Provided records:
--- START ---
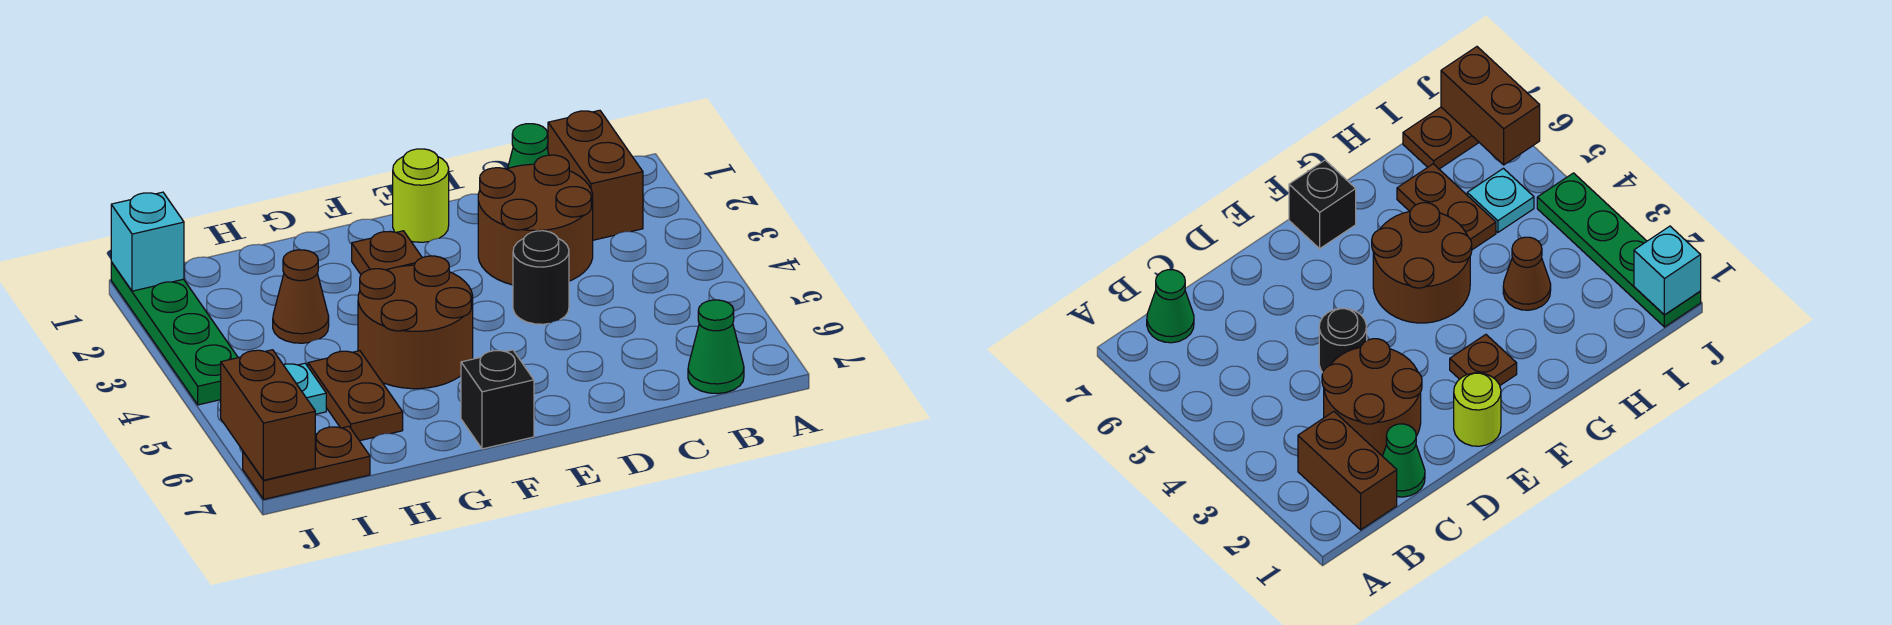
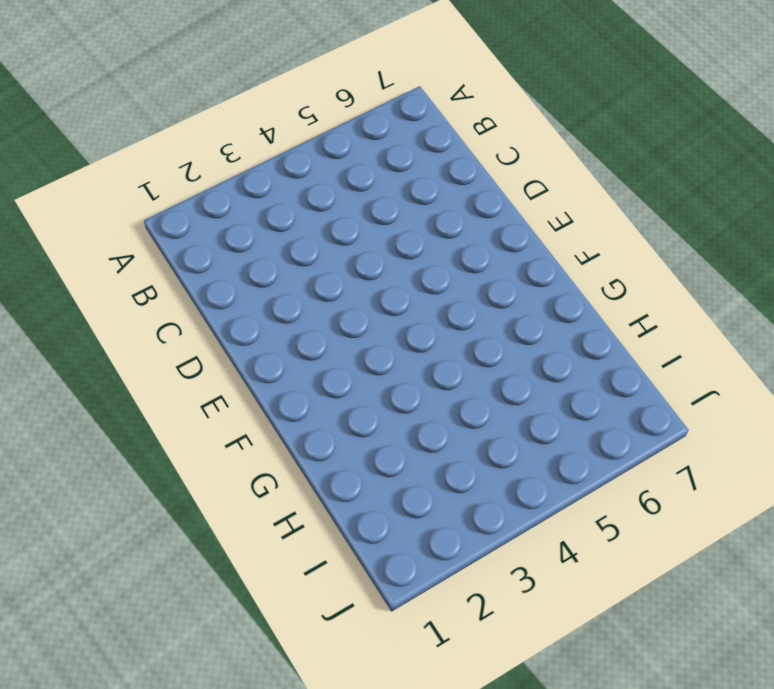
none -> brown brick B1:B2 level 1
none -> green cone B7 level 1
none -> green cone C1 level 1

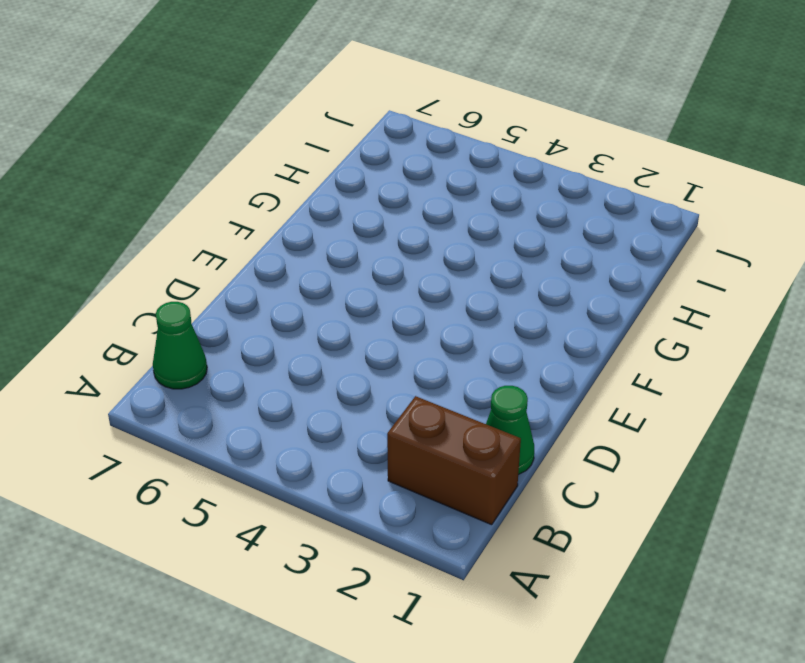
none -> brown round brick C2:D3 level 1
none -> black round brick D4 level 1
none -> lime round brick E1 level 1

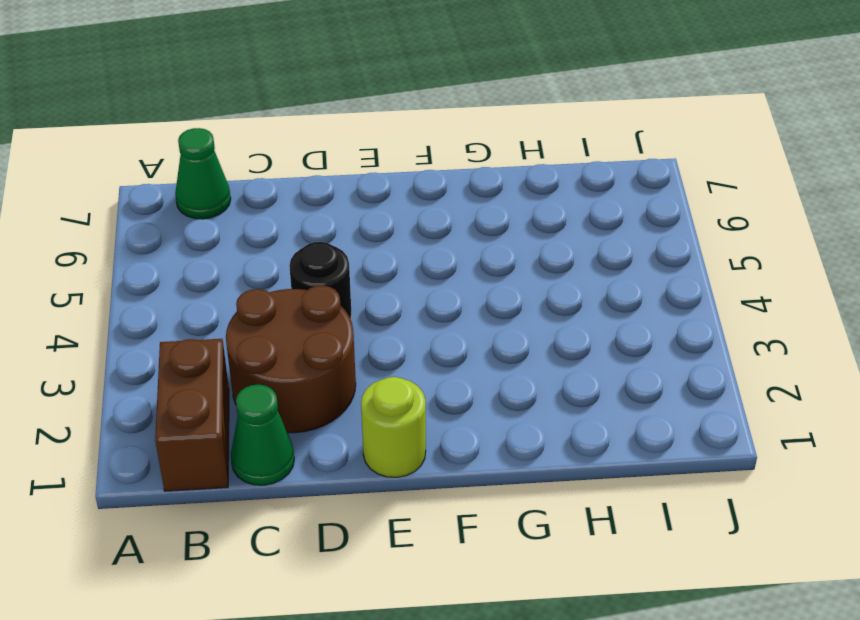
none -> brown plate F2 level 1
none -> brown round brick F4:G5 level 1
none -> black brick F7 level 1

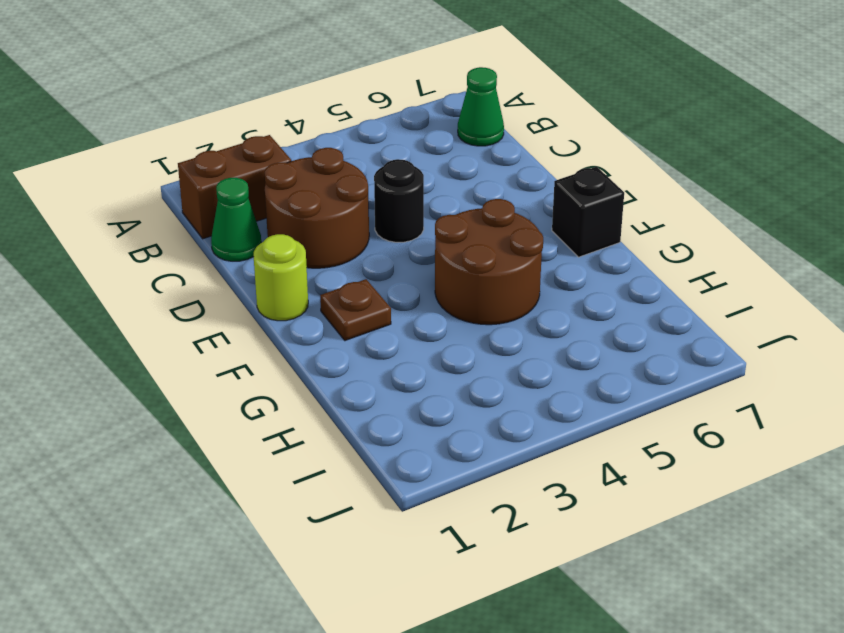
none -> brown cone H3 level 1
none -> brown plate H5:H6 level 1
none -> cyan plate I5 level 1

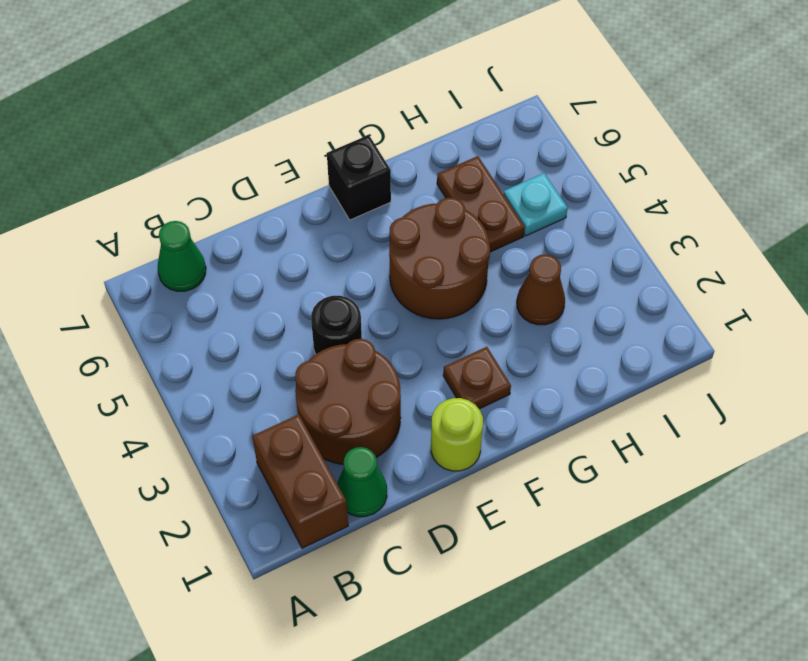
none -> brown plate I7:J7 level 1
none -> green plate J1:J4 level 1
none -> cyan brick J1 level 2

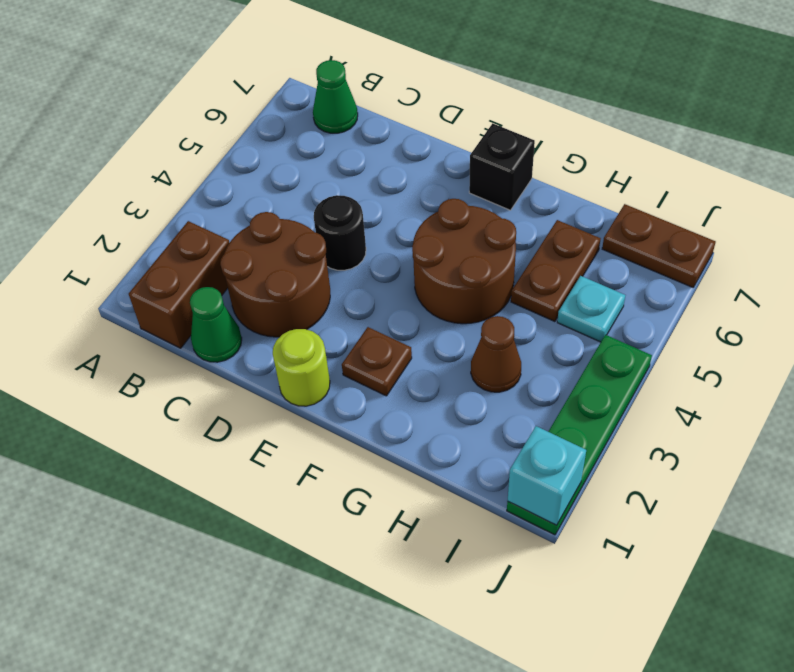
none -> brown brick J6:J7 level 2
--- END ---
Working from the records above, reproduce exactly the lines from the one with "none -> green cone B7 level 1" through the last line, without the pictures.

none -> green cone B7 level 1
none -> green cone C1 level 1

none -> brown round brick C2:D3 level 1
none -> black round brick D4 level 1
none -> lime round brick E1 level 1

none -> brown plate F2 level 1
none -> brown round brick F4:G5 level 1
none -> black brick F7 level 1

none -> brown cone H3 level 1
none -> brown plate H5:H6 level 1
none -> cyan plate I5 level 1

none -> brown plate I7:J7 level 1
none -> green plate J1:J4 level 1
none -> cyan brick J1 level 2

none -> brown brick J6:J7 level 2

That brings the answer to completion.